■ Set exercise ■
Retype every line of the data below without changing any character.

■ Some records ■
|---|

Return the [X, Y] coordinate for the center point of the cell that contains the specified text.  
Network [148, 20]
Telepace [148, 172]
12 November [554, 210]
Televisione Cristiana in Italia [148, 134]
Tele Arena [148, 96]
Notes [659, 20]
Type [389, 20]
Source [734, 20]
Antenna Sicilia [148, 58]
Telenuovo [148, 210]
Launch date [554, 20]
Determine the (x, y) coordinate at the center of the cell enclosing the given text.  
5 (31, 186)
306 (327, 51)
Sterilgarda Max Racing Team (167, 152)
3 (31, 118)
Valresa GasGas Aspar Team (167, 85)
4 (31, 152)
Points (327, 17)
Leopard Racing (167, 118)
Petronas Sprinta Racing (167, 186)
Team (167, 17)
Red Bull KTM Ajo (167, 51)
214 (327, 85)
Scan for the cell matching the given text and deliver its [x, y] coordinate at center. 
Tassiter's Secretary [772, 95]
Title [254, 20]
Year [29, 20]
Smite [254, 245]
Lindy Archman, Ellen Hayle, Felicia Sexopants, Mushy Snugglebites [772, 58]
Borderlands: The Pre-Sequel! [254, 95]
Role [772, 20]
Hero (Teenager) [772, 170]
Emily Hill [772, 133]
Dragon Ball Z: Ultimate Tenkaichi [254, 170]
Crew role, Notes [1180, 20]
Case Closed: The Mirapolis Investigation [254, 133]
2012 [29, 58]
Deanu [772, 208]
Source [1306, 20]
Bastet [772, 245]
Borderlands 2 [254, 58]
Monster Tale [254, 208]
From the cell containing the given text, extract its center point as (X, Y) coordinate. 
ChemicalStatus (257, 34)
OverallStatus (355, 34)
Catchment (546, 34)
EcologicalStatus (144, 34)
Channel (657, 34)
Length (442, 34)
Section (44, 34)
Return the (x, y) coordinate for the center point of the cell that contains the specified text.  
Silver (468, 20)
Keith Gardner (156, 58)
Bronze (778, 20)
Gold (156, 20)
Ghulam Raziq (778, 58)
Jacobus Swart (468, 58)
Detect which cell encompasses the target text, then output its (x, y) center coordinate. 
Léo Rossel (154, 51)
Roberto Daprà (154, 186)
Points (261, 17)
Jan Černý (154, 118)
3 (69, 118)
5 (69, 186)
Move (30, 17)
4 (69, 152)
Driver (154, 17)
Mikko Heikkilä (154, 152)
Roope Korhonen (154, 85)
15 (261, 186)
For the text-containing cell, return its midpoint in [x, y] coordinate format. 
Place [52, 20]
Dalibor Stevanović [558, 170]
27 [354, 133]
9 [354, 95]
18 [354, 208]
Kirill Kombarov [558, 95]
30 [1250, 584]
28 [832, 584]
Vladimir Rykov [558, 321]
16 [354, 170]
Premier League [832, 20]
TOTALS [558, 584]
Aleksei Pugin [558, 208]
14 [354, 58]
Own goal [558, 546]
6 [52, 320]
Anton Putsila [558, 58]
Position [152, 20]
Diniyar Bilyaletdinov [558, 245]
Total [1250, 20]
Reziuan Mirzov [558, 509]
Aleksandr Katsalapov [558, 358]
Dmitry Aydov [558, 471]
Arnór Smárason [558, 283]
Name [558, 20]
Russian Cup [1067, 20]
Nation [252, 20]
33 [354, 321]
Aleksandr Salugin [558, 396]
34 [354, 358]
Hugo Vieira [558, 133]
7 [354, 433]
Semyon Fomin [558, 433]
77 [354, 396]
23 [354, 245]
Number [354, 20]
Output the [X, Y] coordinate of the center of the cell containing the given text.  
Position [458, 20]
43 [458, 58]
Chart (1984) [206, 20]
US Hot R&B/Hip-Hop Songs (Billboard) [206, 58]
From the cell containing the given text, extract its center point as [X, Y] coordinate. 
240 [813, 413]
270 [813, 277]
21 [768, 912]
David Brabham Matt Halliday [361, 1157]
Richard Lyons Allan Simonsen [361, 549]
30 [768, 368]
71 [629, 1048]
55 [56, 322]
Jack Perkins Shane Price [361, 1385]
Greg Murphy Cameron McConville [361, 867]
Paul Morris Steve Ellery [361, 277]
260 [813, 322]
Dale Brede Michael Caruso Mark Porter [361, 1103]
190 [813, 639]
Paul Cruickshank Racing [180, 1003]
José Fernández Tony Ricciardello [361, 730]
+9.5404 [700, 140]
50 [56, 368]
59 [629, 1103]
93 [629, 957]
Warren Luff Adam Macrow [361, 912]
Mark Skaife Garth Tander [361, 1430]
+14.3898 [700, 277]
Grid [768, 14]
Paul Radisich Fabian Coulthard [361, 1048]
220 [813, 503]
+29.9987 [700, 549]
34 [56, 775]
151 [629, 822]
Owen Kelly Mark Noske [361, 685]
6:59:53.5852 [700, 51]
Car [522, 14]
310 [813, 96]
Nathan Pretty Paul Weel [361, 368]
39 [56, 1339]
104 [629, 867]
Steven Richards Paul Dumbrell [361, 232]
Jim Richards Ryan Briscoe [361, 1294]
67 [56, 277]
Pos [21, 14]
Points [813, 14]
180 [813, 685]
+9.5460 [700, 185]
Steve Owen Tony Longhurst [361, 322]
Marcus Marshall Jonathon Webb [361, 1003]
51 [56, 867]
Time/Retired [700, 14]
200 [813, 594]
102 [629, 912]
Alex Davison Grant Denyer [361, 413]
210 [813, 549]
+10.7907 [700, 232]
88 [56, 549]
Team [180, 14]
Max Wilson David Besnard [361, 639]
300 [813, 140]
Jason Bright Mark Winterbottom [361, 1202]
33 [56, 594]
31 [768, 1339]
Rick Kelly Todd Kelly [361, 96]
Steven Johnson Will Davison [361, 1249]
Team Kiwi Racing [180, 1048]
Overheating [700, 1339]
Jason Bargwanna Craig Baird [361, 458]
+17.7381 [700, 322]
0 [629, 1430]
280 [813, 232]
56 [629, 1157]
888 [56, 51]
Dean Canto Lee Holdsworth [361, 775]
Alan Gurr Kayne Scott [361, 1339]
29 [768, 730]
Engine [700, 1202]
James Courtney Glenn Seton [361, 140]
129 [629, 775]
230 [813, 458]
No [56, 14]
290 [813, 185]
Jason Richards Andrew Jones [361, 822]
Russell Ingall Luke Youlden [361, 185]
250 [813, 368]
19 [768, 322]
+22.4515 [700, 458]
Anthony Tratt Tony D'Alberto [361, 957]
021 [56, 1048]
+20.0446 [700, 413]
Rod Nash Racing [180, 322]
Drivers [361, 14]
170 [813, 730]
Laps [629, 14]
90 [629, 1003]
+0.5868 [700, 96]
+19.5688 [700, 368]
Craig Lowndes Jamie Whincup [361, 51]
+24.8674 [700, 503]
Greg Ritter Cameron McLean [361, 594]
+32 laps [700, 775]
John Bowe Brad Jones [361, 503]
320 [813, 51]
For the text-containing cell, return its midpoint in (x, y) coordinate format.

|---|

■ Exercise response ■
Return the [X, Y] coordinate for the center point of the cell that contains the specified text.  
Network [148, 20]
Telepace [148, 172]
12 November [554, 210]
Televisione Cristiana in Italia [148, 134]
Tele Arena [148, 96]
Notes [659, 20]
Type [389, 20]
Source [734, 20]
Antenna Sicilia [148, 58]
Telenuovo [148, 210]
Launch date [554, 20]
Determine the (x, y) coordinate at the center of the cell enclosing the given text.  
5 (31, 186)
306 (327, 51)
Sterilgarda Max Racing Team (167, 152)
3 (31, 118)
Valresa GasGas Aspar Team (167, 85)
4 (31, 152)
Points (327, 17)
Leopard Racing (167, 118)
Petronas Sprinta Racing (167, 186)
Team (167, 17)
Red Bull KTM Ajo (167, 51)
214 (327, 85)
Scan for the cell matching the given text and deliver its [x, y] coordinate at center. 
Tassiter's Secretary [772, 95]
Title [254, 20]
Year [29, 20]
Smite [254, 245]
Lindy Archman, Ellen Hayle, Felicia Sexopants, Mushy Snugglebites [772, 58]
Borderlands: The Pre-Sequel! [254, 95]
Role [772, 20]
Hero (Teenager) [772, 170]
Emily Hill [772, 133]
Dragon Ball Z: Ultimate Tenkaichi [254, 170]
Crew role, Notes [1180, 20]
Case Closed: The Mirapolis Investigation [254, 133]
2012 [29, 58]
Deanu [772, 208]
Source [1306, 20]
Bastet [772, 245]
Borderlands 2 [254, 58]
Monster Tale [254, 208]
From the cell containing the given text, extract its center point as (X, Y) coordinate. 
ChemicalStatus (257, 34)
OverallStatus (355, 34)
Catchment (546, 34)
EcologicalStatus (144, 34)
Channel (657, 34)
Length (442, 34)
Section (44, 34)
Return the (x, y) coordinate for the center point of the cell that contains the specified text.  
Silver (468, 20)
Keith Gardner (156, 58)
Bronze (778, 20)
Gold (156, 20)
Ghulam Raziq (778, 58)
Jacobus Swart (468, 58)
Detect which cell encompasses the target text, then output its (x, y) center coordinate. 
Léo Rossel (154, 51)
Roberto Daprà (154, 186)
Points (261, 17)
Jan Černý (154, 118)
3 (69, 118)
5 (69, 186)
Move (30, 17)
4 (69, 152)
Driver (154, 17)
Mikko Heikkilä (154, 152)
Roope Korhonen (154, 85)
15 (261, 186)
For the text-containing cell, return its midpoint in [x, y] coordinate format. 
Place [52, 20]
Dalibor Stevanović [558, 170]
27 [354, 133]
9 [354, 95]
18 [354, 208]
Kirill Kombarov [558, 95]
30 [1250, 584]
28 [832, 584]
Vladimir Rykov [558, 321]
16 [354, 170]
Premier League [832, 20]
TOTALS [558, 584]
Aleksei Pugin [558, 208]
14 [354, 58]
Own goal [558, 546]
6 [52, 320]
Anton Putsila [558, 58]
Position [152, 20]
Diniyar Bilyaletdinov [558, 245]
Total [1250, 20]
Reziuan Mirzov [558, 509]
Aleksandr Katsalapov [558, 358]
Dmitry Aydov [558, 471]
Arnór Smárason [558, 283]
Name [558, 20]
Russian Cup [1067, 20]
Nation [252, 20]
33 [354, 321]
Aleksandr Salugin [558, 396]
34 [354, 358]
Hugo Vieira [558, 133]
7 [354, 433]
Semyon Fomin [558, 433]
77 [354, 396]
23 [354, 245]
Number [354, 20]
Output the [X, Y] coordinate of the center of the cell containing the given text.  
Position [458, 20]
43 [458, 58]
Chart (1984) [206, 20]
US Hot R&B/Hip-Hop Songs (Billboard) [206, 58]
From the cell containing the given text, extract its center point as [X, Y] coordinate. 
240 [813, 413]
270 [813, 277]
21 [768, 912]
David Brabham Matt Halliday [361, 1157]
Richard Lyons Allan Simonsen [361, 549]
30 [768, 368]
71 [629, 1048]
55 [56, 322]
Jack Perkins Shane Price [361, 1385]
Greg Murphy Cameron McConville [361, 867]
Paul Morris Steve Ellery [361, 277]
260 [813, 322]
Dale Brede Michael Caruso Mark Porter [361, 1103]
190 [813, 639]
Paul Cruickshank Racing [180, 1003]
José Fernández Tony Ricciardello [361, 730]
+9.5404 [700, 140]
50 [56, 368]
59 [629, 1103]
93 [629, 957]
Warren Luff Adam Macrow [361, 912]
Mark Skaife Garth Tander [361, 1430]
+14.3898 [700, 277]
Grid [768, 14]
Paul Radisich Fabian Coulthard [361, 1048]
220 [813, 503]
+29.9987 [700, 549]
34 [56, 775]
151 [629, 822]
Owen Kelly Mark Noske [361, 685]
6:59:53.5852 [700, 51]
Car [522, 14]
310 [813, 96]
Nathan Pretty Paul Weel [361, 368]
39 [56, 1339]
104 [629, 867]
Steven Richards Paul Dumbrell [361, 232]
Jim Richards Ryan Briscoe [361, 1294]
67 [56, 277]
Pos [21, 14]
Points [813, 14]
180 [813, 685]
+9.5460 [700, 185]
Steve Owen Tony Longhurst [361, 322]
Marcus Marshall Jonathon Webb [361, 1003]
51 [56, 867]
Time/Retired [700, 14]
200 [813, 594]
102 [629, 912]
Alex Davison Grant Denyer [361, 413]
210 [813, 549]
+10.7907 [700, 232]
88 [56, 549]
Team [180, 14]
Max Wilson David Besnard [361, 639]
300 [813, 140]
Jason Bright Mark Winterbottom [361, 1202]
33 [56, 594]
31 [768, 1339]
Rick Kelly Todd Kelly [361, 96]
Steven Johnson Will Davison [361, 1249]
Team Kiwi Racing [180, 1048]
Overheating [700, 1339]
Jason Bargwanna Craig Baird [361, 458]
+17.7381 [700, 322]
0 [629, 1430]
280 [813, 232]
56 [629, 1157]
888 [56, 51]
Dean Canto Lee Holdsworth [361, 775]
Alan Gurr Kayne Scott [361, 1339]
29 [768, 730]
Engine [700, 1202]
James Courtney Glenn Seton [361, 140]
129 [629, 775]
230 [813, 458]
No [56, 14]
290 [813, 185]
Jason Richards Andrew Jones [361, 822]
Russell Ingall Luke Youlden [361, 185]
250 [813, 368]
19 [768, 322]
+22.4515 [700, 458]
Anthony Tratt Tony D'Alberto [361, 957]
021 [56, 1048]
+20.0446 [700, 413]
Rod Nash Racing [180, 322]
Drivers [361, 14]
170 [813, 730]
Laps [629, 14]
90 [629, 1003]
+0.5868 [700, 96]
+19.5688 [700, 368]
Craig Lowndes Jamie Whincup [361, 51]
+24.8674 [700, 503]
Greg Ritter Cameron McLean [361, 594]
+32 laps [700, 775]
John Bowe Brad Jones [361, 503]
320 [813, 51]
For the text-containing cell, return its midpoint in (x, y) coordinate format.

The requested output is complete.